One exact copy of the listing, minus the images, is the required answer.
━━━━━ PROVIDED MATERIAL
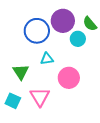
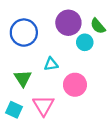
blue circle: (37, 31) -> (24, 33), moved

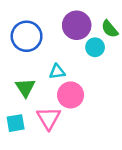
pink circle: (75, 85) -> (71, 95), moved
cyan square: (14, 110) -> (16, 123), turned -35

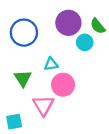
cyan square: (16, 123) -> (14, 122), moved

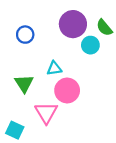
blue circle: (24, 33) -> (25, 35), size x0.6
cyan square: (14, 122) -> (15, 130), turned 35

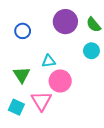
cyan circle: (90, 45) -> (91, 51), moved
cyan square: (15, 130) -> (16, 107), moved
━━━━━━━━━━
TASK SOLUTION:
blue circle: (37, 31) -> (24, 33), moved

pink circle: (75, 85) -> (71, 95), moved
cyan square: (14, 110) -> (16, 123), turned -35

cyan square: (16, 123) -> (14, 122), moved

blue circle: (24, 33) -> (25, 35), size x0.6
cyan square: (14, 122) -> (15, 130), turned 35

cyan circle: (90, 45) -> (91, 51), moved
cyan square: (15, 130) -> (16, 107), moved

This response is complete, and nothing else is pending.